> What is being asked:
Among the lines of the records, please find those that contain the word "lime" and copy them.

> Extracted material:
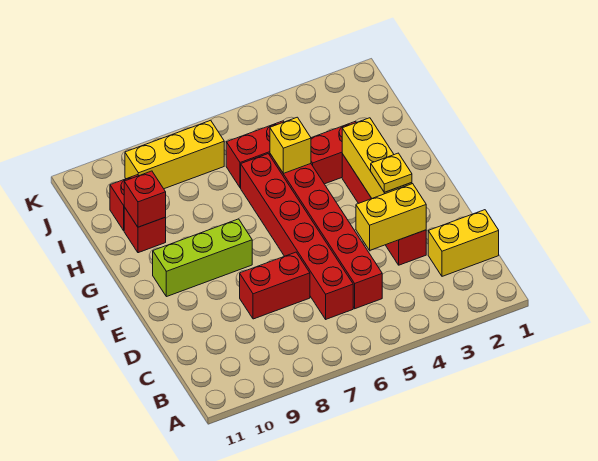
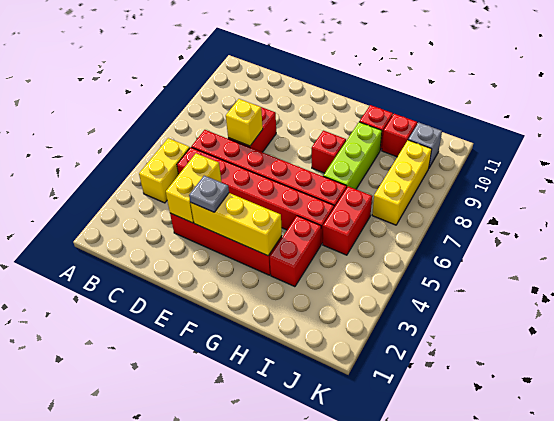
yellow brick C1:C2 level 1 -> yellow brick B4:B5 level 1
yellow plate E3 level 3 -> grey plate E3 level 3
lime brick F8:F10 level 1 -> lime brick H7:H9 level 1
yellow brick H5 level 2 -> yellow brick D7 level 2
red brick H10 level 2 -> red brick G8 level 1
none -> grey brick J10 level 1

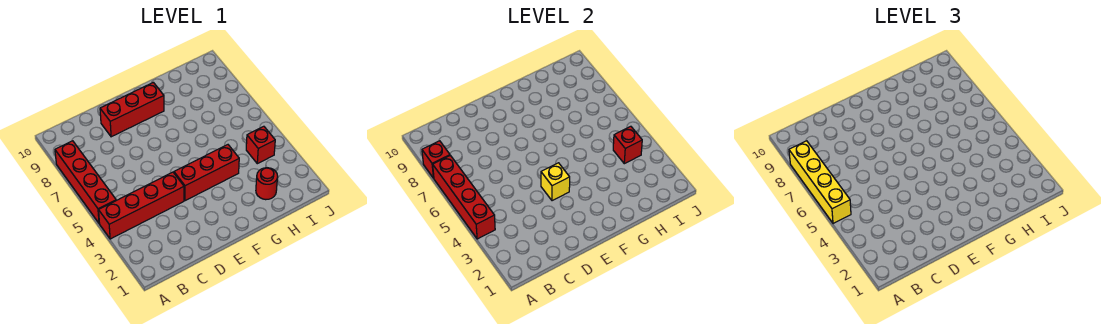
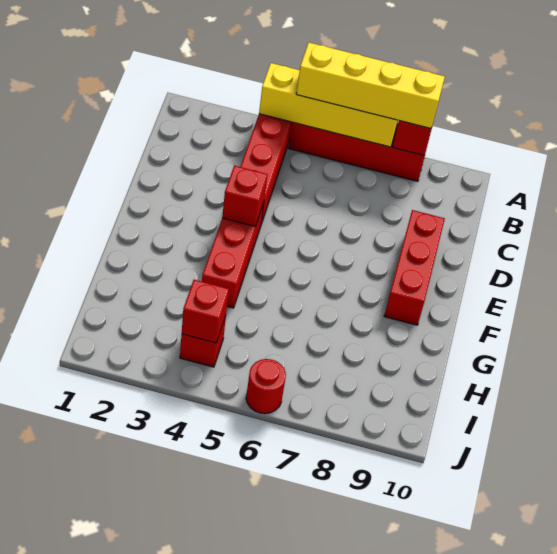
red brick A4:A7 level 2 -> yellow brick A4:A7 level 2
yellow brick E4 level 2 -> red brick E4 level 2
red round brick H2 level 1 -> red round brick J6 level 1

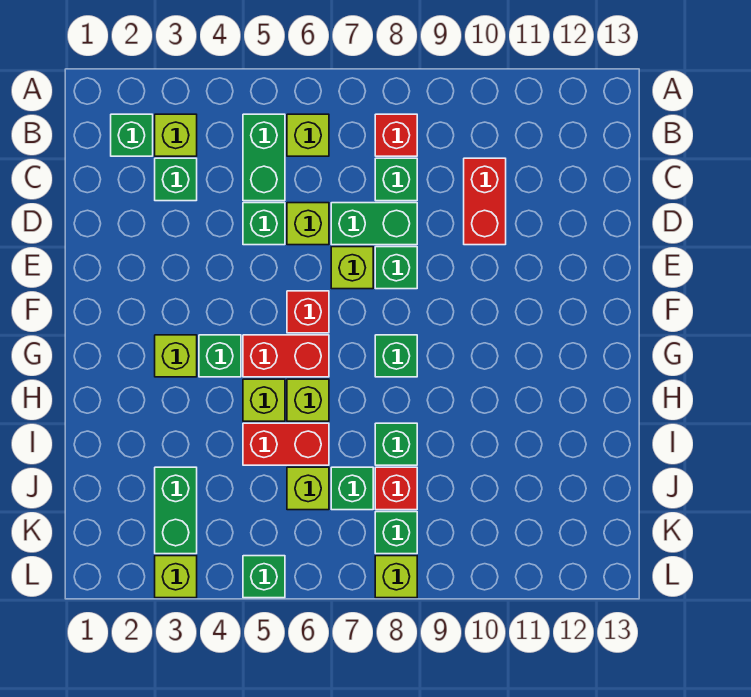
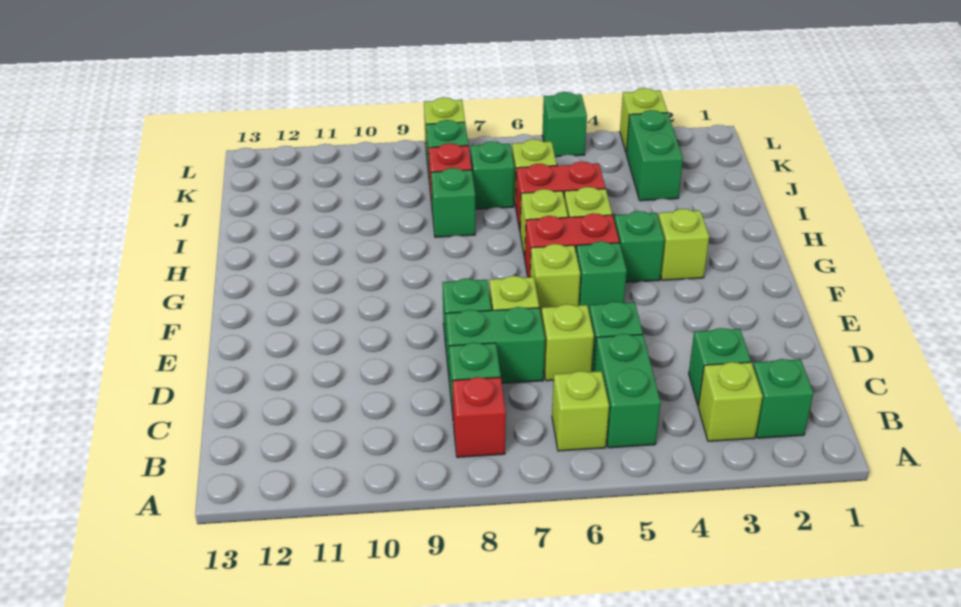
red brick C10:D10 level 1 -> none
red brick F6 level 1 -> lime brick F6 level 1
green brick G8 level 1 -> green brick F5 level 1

> Solution to this exercise:
lime brick F8:F10 level 1 -> lime brick H7:H9 level 1
red brick F6 level 1 -> lime brick F6 level 1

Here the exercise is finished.